Items listed in a dataset
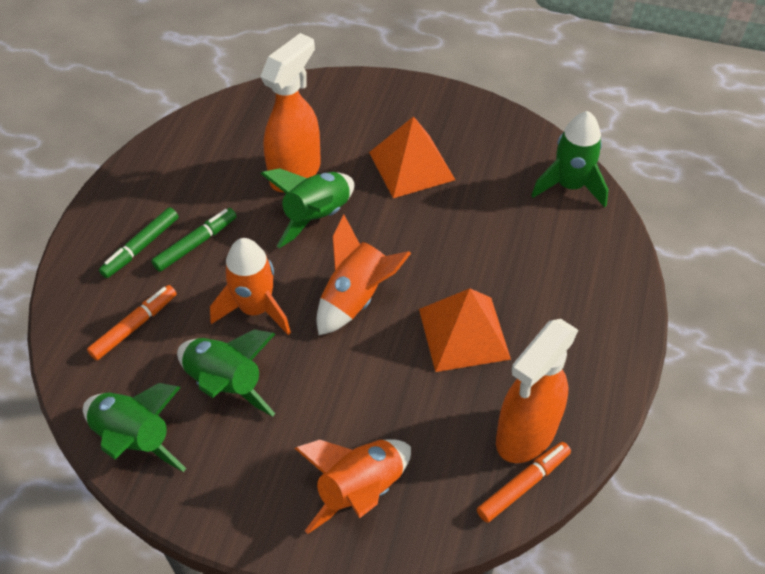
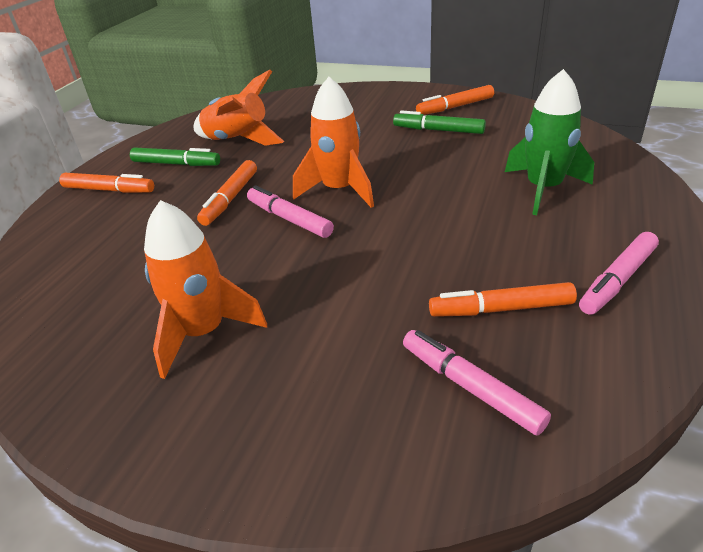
green rocket: 4 -> 1
orange marker: 2 -> 4
orange pyramid: 2 -> 0
orange spray bottle: 2 -> 0
pink marker: 0 -> 3

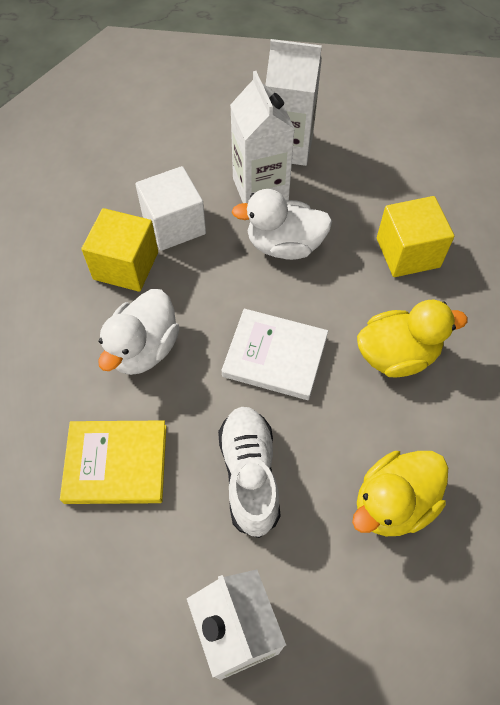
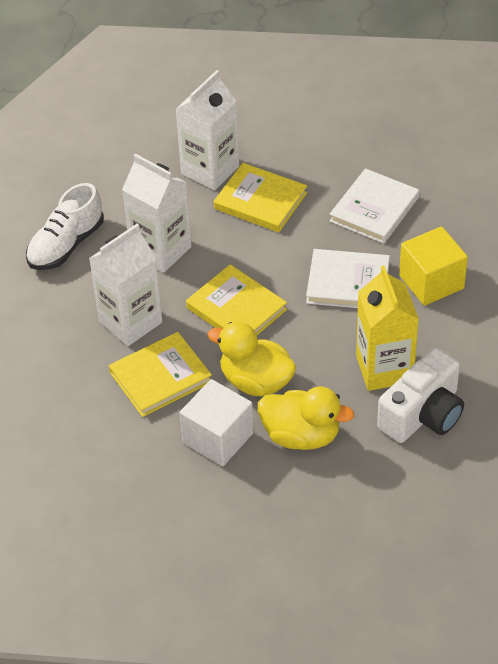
white book: 1 -> 2
white camera: 0 -> 1
white duck: 2 -> 0
yellow book: 1 -> 3
yellow carton: 0 -> 1
yellow cube: 2 -> 1

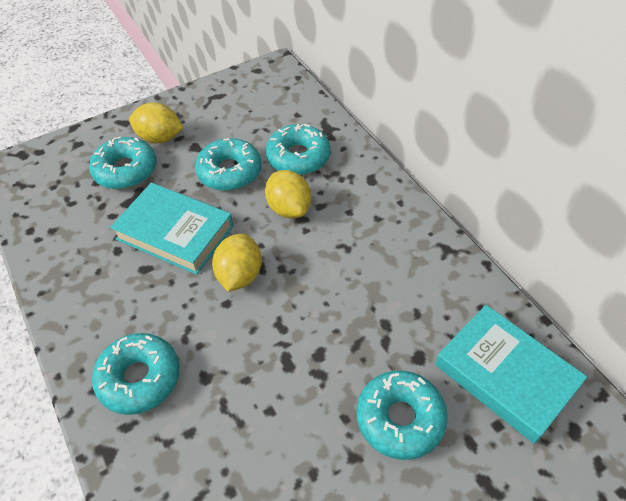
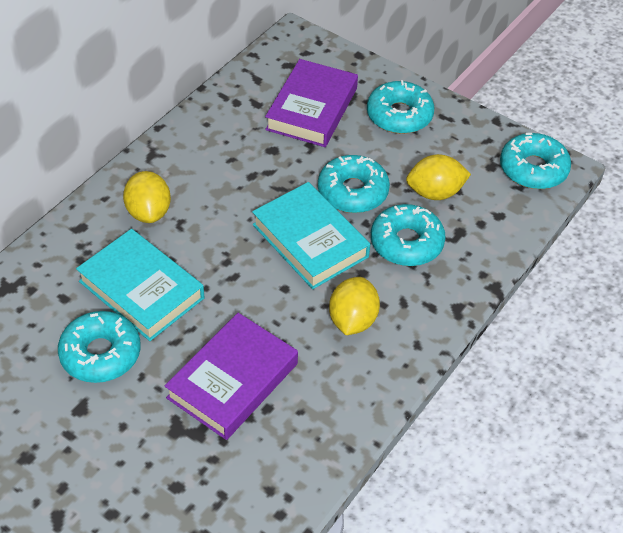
purple book: 0 -> 2

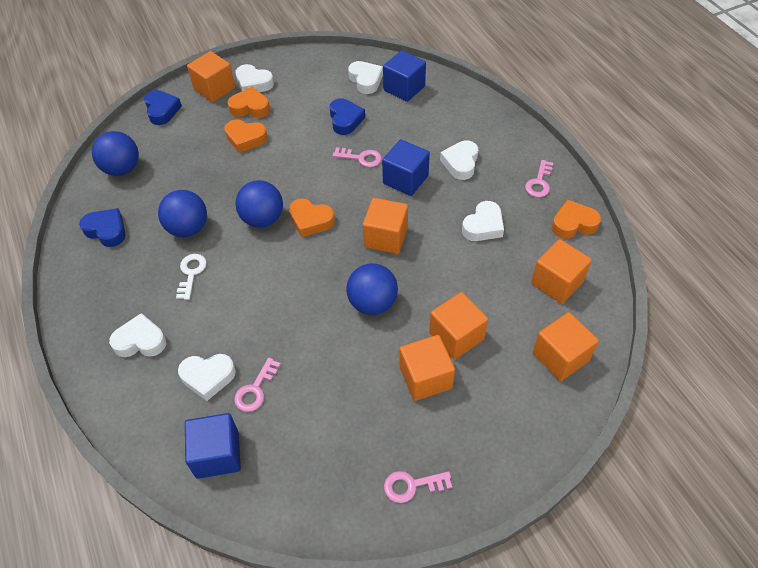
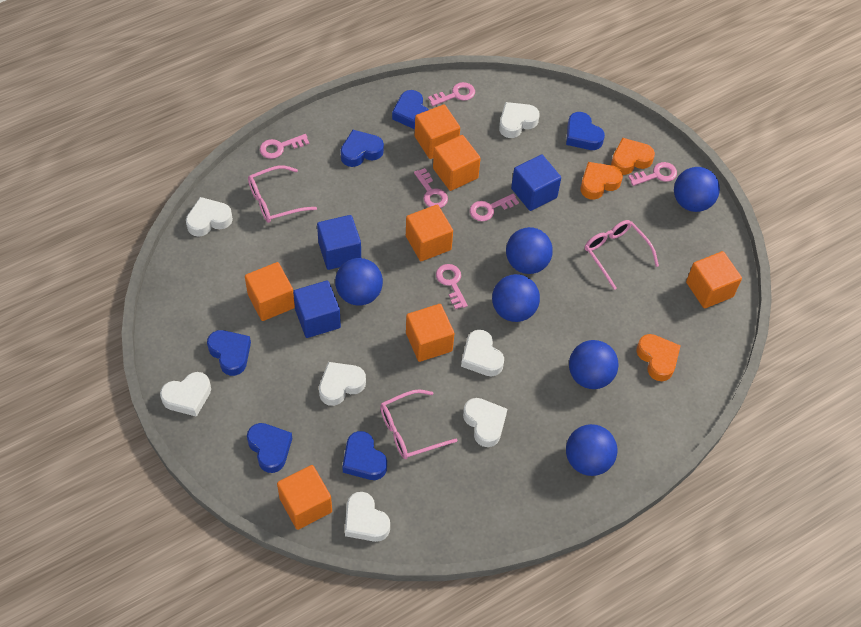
blue ball: 4 -> 6
blue heart: 3 -> 6
orange cube: 6 -> 7
orange heart: 4 -> 3
pink glasses: 0 -> 3
pink key: 4 -> 6
white heart: 6 -> 7
white key: 1 -> 0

◆ **Goal of the exercise**
Find the word "heart" in the data and show each line that holds it.

◆ **Result for this exercise**
blue heart: 3 -> 6
orange heart: 4 -> 3
white heart: 6 -> 7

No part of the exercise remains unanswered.